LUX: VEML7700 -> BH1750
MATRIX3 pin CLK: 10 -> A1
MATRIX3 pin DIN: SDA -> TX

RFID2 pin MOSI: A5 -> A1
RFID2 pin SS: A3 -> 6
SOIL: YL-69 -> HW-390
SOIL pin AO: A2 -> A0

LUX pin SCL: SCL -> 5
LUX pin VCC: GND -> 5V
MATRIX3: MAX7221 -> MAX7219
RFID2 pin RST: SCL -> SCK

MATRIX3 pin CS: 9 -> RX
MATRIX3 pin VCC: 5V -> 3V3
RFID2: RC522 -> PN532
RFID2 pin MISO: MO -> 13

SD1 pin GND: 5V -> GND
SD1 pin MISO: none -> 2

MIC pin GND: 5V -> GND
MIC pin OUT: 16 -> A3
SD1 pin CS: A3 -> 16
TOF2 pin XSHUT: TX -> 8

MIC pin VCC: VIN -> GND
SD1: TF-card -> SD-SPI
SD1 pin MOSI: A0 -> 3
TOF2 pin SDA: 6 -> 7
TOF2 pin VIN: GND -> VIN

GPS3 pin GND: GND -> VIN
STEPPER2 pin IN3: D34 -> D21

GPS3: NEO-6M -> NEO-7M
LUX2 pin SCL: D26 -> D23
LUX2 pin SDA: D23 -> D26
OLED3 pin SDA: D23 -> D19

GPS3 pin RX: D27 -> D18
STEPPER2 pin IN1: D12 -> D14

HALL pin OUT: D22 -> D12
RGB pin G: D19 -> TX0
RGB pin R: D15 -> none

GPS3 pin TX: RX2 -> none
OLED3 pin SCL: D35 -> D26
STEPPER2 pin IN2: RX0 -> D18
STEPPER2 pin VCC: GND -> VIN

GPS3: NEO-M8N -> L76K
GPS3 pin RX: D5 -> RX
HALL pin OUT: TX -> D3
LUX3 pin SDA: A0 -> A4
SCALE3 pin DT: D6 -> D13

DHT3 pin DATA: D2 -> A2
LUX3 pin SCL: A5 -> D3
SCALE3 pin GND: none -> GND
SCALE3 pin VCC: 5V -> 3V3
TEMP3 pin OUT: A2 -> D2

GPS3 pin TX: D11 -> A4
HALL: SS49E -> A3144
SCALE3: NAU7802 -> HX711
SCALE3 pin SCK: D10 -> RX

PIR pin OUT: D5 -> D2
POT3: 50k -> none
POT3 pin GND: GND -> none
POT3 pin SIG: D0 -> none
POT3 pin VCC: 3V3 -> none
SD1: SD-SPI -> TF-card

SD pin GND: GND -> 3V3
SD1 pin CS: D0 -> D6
-=-=-=-=-
> **PROBLEM REQUIREMENTS**
Each record above needs to be given again exactly as written.

> **FINISHED EXERCISE**
LUX: VEML7700 -> BH1750
MATRIX3 pin CLK: 10 -> A1
MATRIX3 pin DIN: SDA -> TX

RFID2 pin MOSI: A5 -> A1
RFID2 pin SS: A3 -> 6
SOIL: YL-69 -> HW-390
SOIL pin AO: A2 -> A0

LUX pin SCL: SCL -> 5
LUX pin VCC: GND -> 5V
MATRIX3: MAX7221 -> MAX7219
RFID2 pin RST: SCL -> SCK

MATRIX3 pin CS: 9 -> RX
MATRIX3 pin VCC: 5V -> 3V3
RFID2: RC522 -> PN532
RFID2 pin MISO: MO -> 13

SD1 pin GND: 5V -> GND
SD1 pin MISO: none -> 2

MIC pin GND: 5V -> GND
MIC pin OUT: 16 -> A3
SD1 pin CS: A3 -> 16
TOF2 pin XSHUT: TX -> 8

MIC pin VCC: VIN -> GND
SD1: TF-card -> SD-SPI
SD1 pin MOSI: A0 -> 3
TOF2 pin SDA: 6 -> 7
TOF2 pin VIN: GND -> VIN

GPS3 pin GND: GND -> VIN
STEPPER2 pin IN3: D34 -> D21

GPS3: NEO-6M -> NEO-7M
LUX2 pin SCL: D26 -> D23
LUX2 pin SDA: D23 -> D26
OLED3 pin SDA: D23 -> D19

GPS3 pin RX: D27 -> D18
STEPPER2 pin IN1: D12 -> D14

HALL pin OUT: D22 -> D12
RGB pin G: D19 -> TX0
RGB pin R: D15 -> none

GPS3 pin TX: RX2 -> none
OLED3 pin SCL: D35 -> D26
STEPPER2 pin IN2: RX0 -> D18
STEPPER2 pin VCC: GND -> VIN

GPS3: NEO-M8N -> L76K
GPS3 pin RX: D5 -> RX
HALL pin OUT: TX -> D3
LUX3 pin SDA: A0 -> A4
SCALE3 pin DT: D6 -> D13

DHT3 pin DATA: D2 -> A2
LUX3 pin SCL: A5 -> D3
SCALE3 pin GND: none -> GND
SCALE3 pin VCC: 5V -> 3V3
TEMP3 pin OUT: A2 -> D2

GPS3 pin TX: D11 -> A4
HALL: SS49E -> A3144
SCALE3: NAU7802 -> HX711
SCALE3 pin SCK: D10 -> RX

PIR pin OUT: D5 -> D2
POT3: 50k -> none
POT3 pin GND: GND -> none
POT3 pin SIG: D0 -> none
POT3 pin VCC: 3V3 -> none
SD1: SD-SPI -> TF-card

SD pin GND: GND -> 3V3
SD1 pin CS: D0 -> D6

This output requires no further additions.